• _DATA TO PROCESS_
[Start of Attachment]

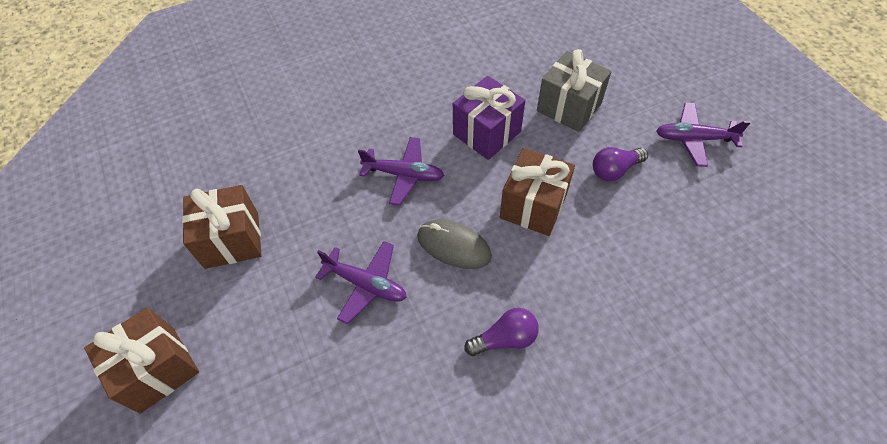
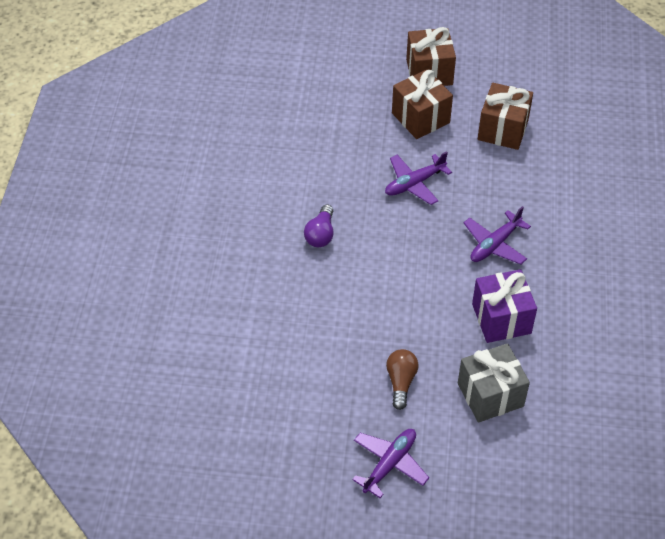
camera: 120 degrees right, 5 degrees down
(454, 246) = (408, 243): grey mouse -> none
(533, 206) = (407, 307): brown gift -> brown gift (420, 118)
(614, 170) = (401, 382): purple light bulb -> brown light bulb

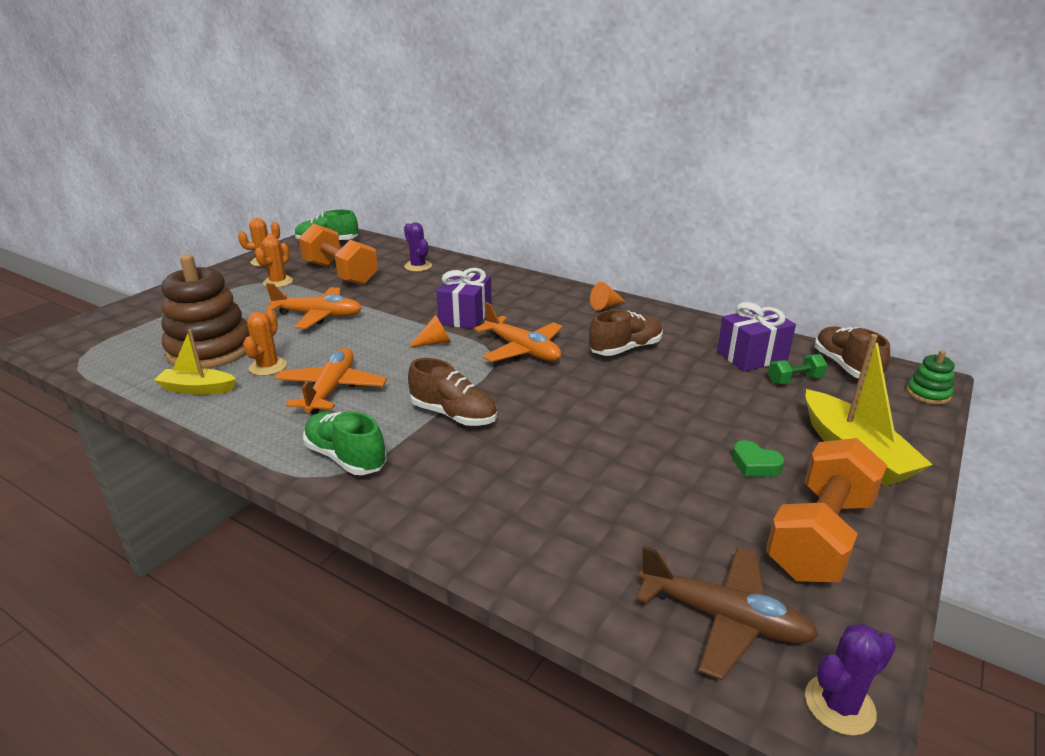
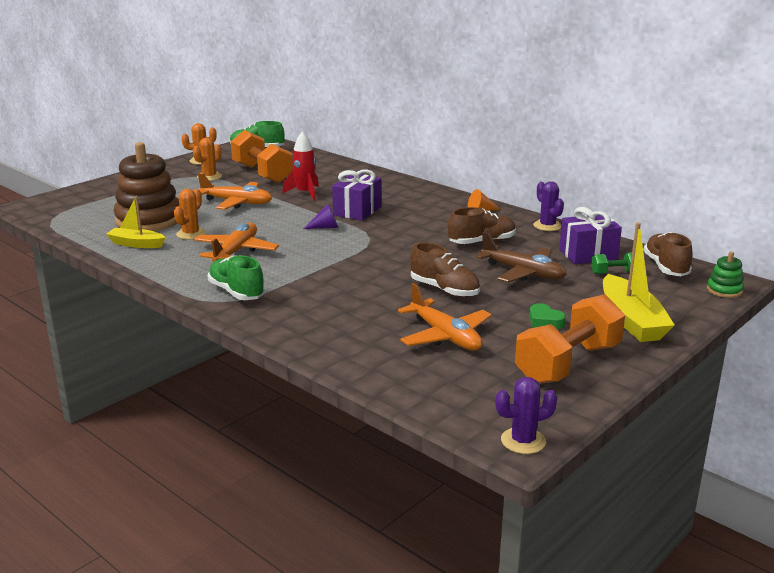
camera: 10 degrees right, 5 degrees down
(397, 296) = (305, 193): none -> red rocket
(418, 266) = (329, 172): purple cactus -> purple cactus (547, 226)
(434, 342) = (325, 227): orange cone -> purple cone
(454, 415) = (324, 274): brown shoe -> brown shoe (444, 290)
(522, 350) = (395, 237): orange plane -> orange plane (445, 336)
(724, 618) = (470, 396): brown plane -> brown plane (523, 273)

[End of Attachment]
[Start of Attachment]

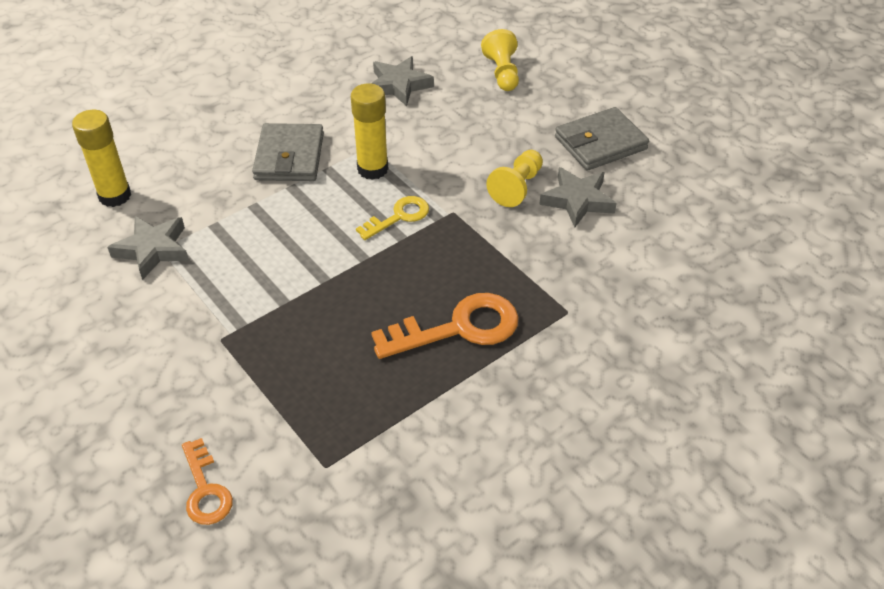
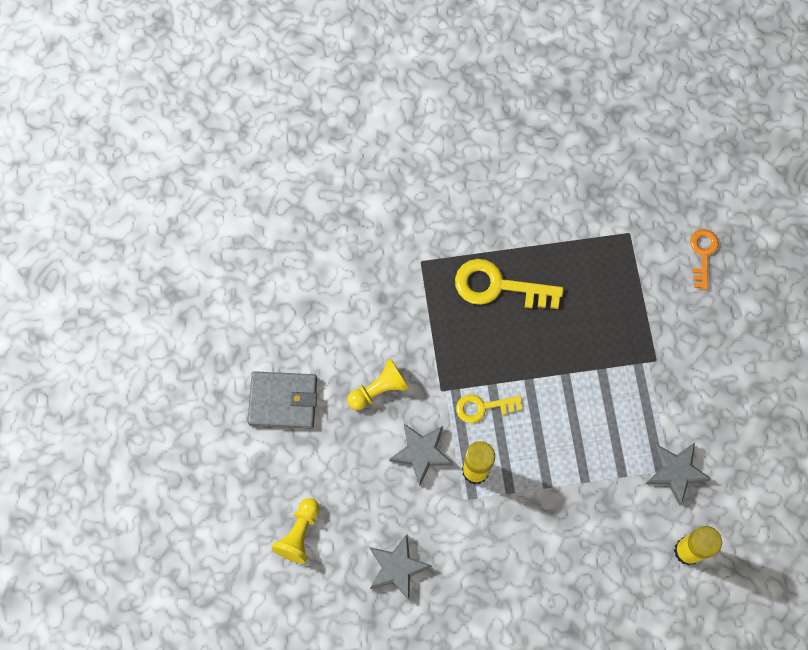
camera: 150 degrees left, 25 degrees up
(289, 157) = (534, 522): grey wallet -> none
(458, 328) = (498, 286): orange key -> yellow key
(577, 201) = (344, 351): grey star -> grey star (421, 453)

[End of Attachment]

• _EXERCISE DESCRIPTION_
Nothing but the lines above from the one that has "camera: 120 degrees right, 5 degrees down" down to the one that has "(434, 342) = (325, 227): orange" belongs in the answer, copied exactly, without pictures.

• _EXERCISE RESPONSE_
camera: 120 degrees right, 5 degrees down
(454, 246) = (408, 243): grey mouse -> none
(533, 206) = (407, 307): brown gift -> brown gift (420, 118)
(614, 170) = (401, 382): purple light bulb -> brown light bulb

camera: 10 degrees right, 5 degrees down
(397, 296) = (305, 193): none -> red rocket
(418, 266) = (329, 172): purple cactus -> purple cactus (547, 226)
(434, 342) = (325, 227): orange cone -> purple cone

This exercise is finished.